Try it> Images are to be omitted, and the rest of the records reproduced exactly.

Data>
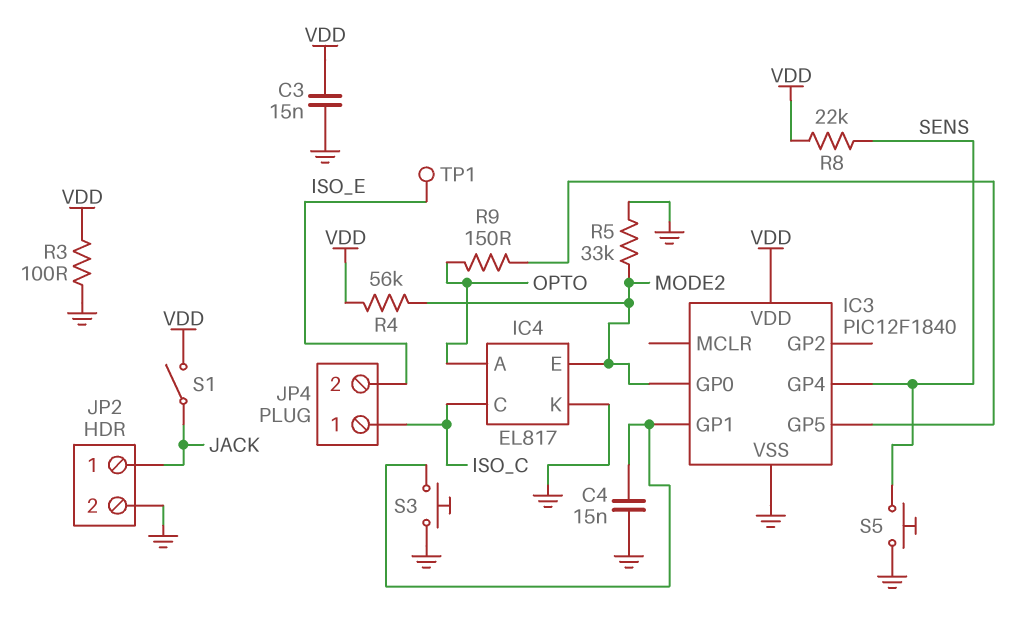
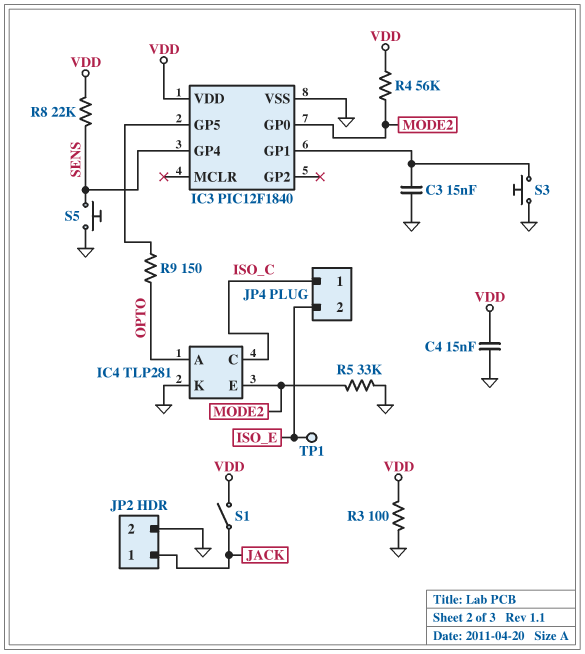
C3: 15nF (GND, VDD) -> 15nF (GND, IC3/GP1)
C4: 15nF (GND, IC3/GP1) -> 15nF (GND, VDD)
IC4: EL817 -> TLP281

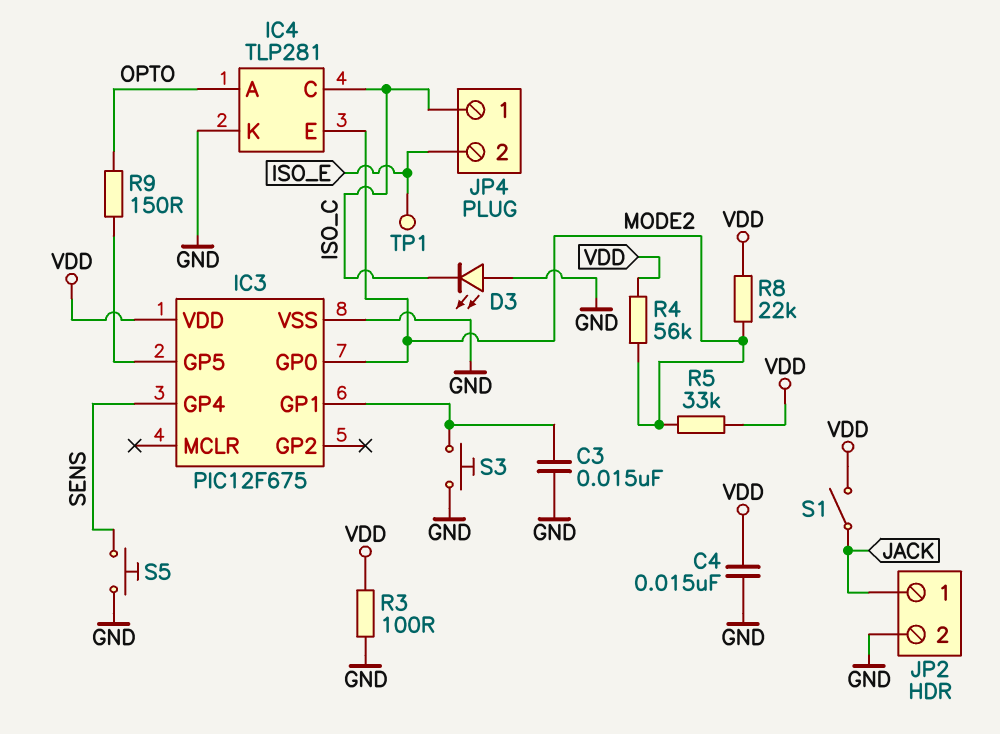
D3: none -> LED (A GND, K ISO_C)
IC3: PIC12F1840 -> PIC12F675
R5: 33k (GND, MODE2) -> 33k (MODE2, VDD)
R8: 22k (SENS, VDD) -> 22k (MODE2, VDD)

Expected answer>
C3: 15nF (GND, VDD) -> 15nF (GND, IC3/GP1)
C4: 15nF (GND, IC3/GP1) -> 15nF (GND, VDD)
IC4: EL817 -> TLP281

D3: none -> LED (A GND, K ISO_C)
IC3: PIC12F1840 -> PIC12F675
R5: 33k (GND, MODE2) -> 33k (MODE2, VDD)
R8: 22k (SENS, VDD) -> 22k (MODE2, VDD)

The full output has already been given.